## Task requirements
Note each line in the data below that holds "orange", and copy it.

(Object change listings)
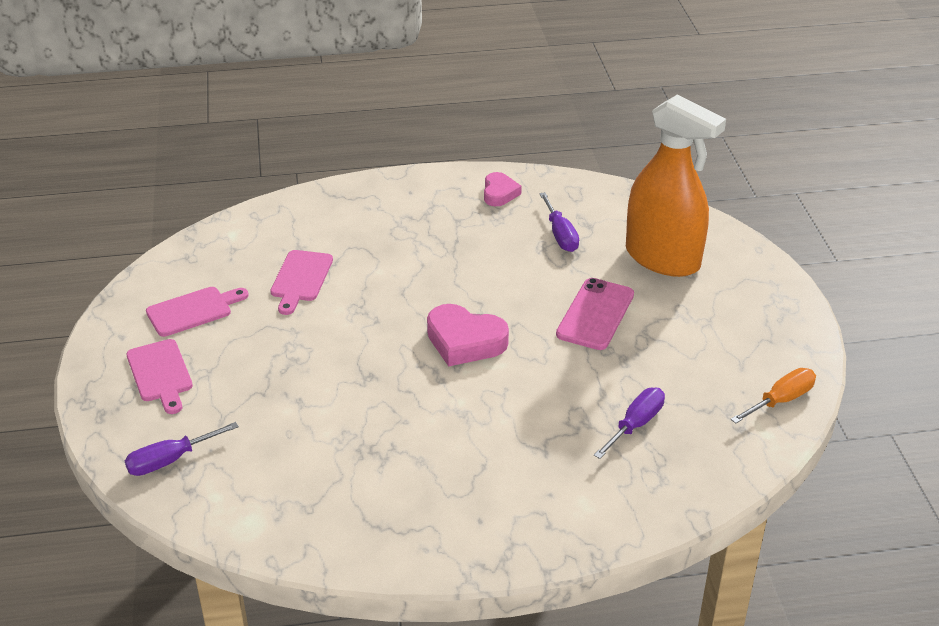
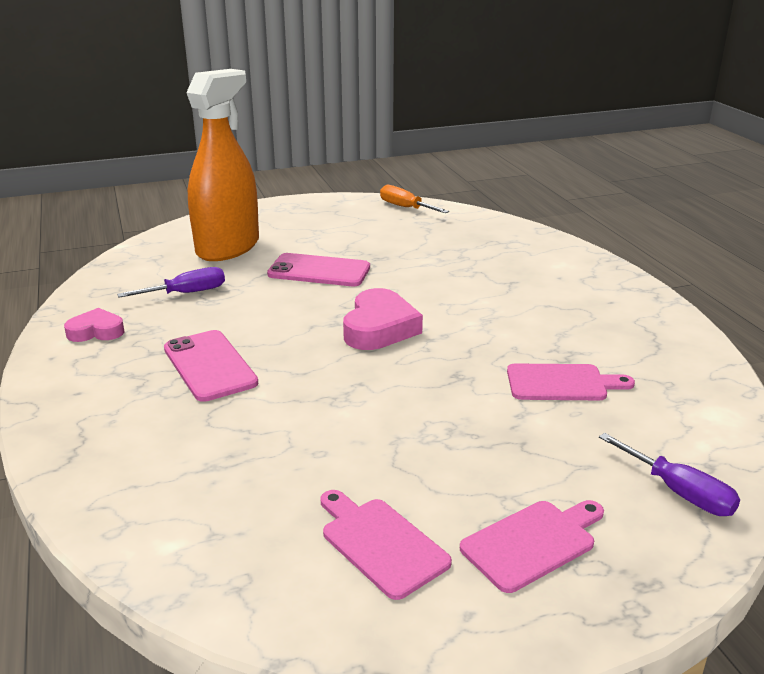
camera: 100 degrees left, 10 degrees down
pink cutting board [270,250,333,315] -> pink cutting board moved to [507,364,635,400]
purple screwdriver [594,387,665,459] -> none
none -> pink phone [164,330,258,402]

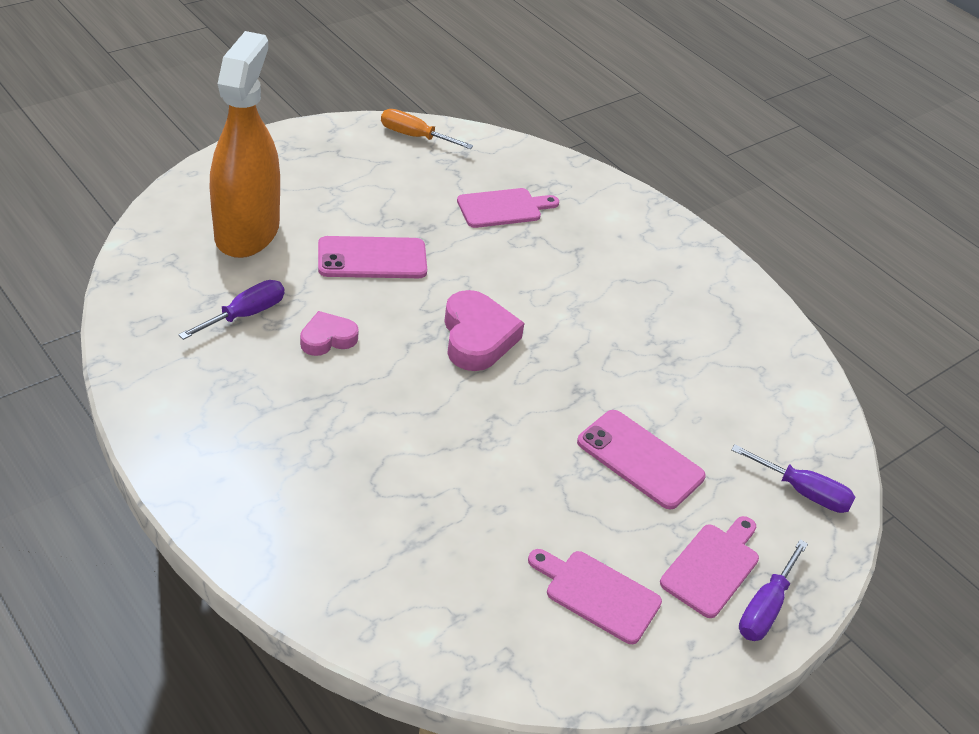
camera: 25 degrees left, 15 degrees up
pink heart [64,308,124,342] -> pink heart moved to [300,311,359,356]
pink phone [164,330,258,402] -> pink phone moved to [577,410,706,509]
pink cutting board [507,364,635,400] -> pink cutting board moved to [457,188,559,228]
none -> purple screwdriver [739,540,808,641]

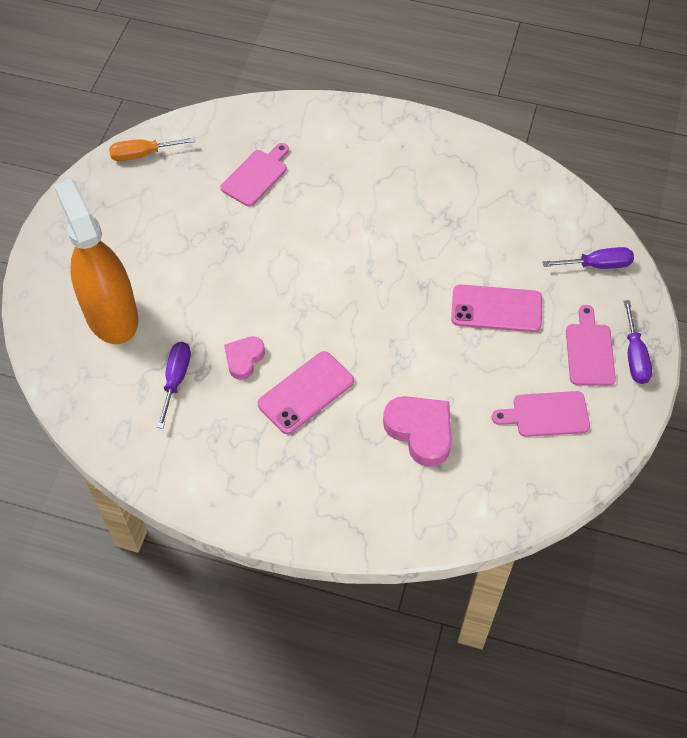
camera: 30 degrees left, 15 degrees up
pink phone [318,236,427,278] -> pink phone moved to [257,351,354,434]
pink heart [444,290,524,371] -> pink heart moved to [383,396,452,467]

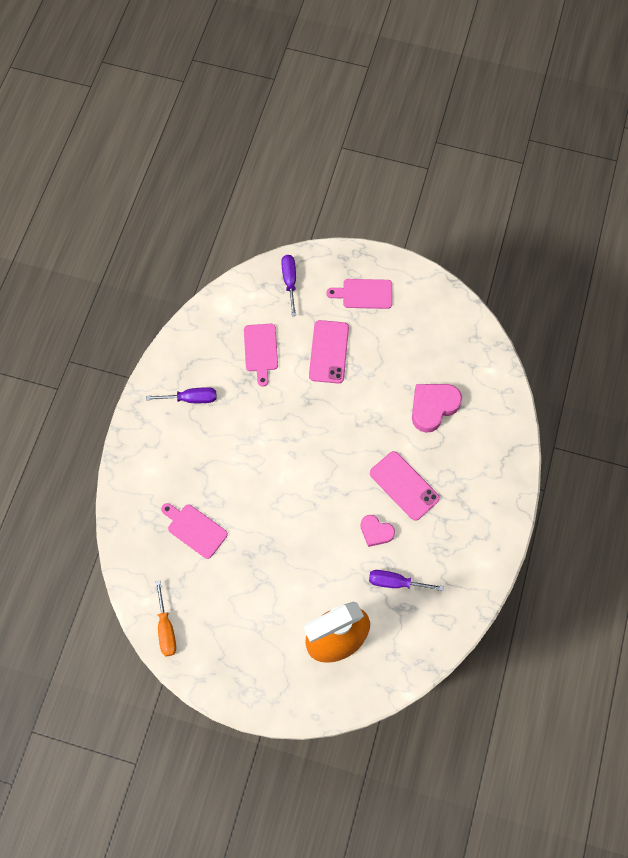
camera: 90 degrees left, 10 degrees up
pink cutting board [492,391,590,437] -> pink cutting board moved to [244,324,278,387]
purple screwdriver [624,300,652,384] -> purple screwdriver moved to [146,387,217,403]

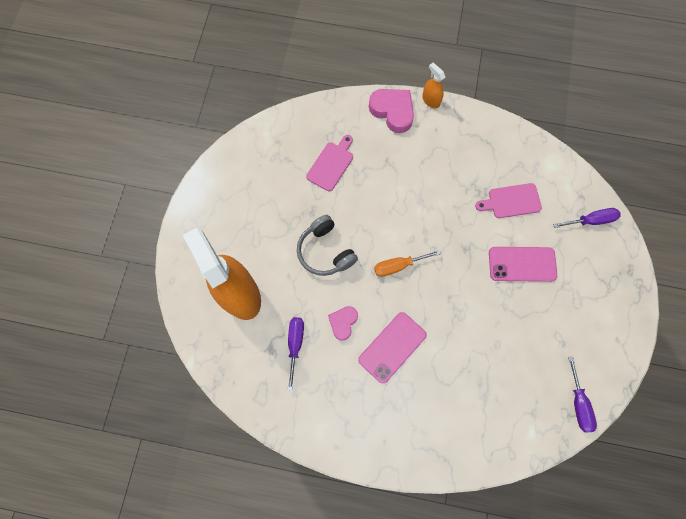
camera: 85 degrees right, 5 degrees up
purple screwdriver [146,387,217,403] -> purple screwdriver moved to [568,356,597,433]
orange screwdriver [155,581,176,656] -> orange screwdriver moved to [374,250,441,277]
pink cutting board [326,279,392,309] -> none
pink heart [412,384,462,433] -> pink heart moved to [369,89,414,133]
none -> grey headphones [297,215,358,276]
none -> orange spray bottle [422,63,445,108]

## Expected answer
orange screwdriver [155,581,176,656] -> orange screwdriver moved to [374,250,441,277]
none -> orange spray bottle [422,63,445,108]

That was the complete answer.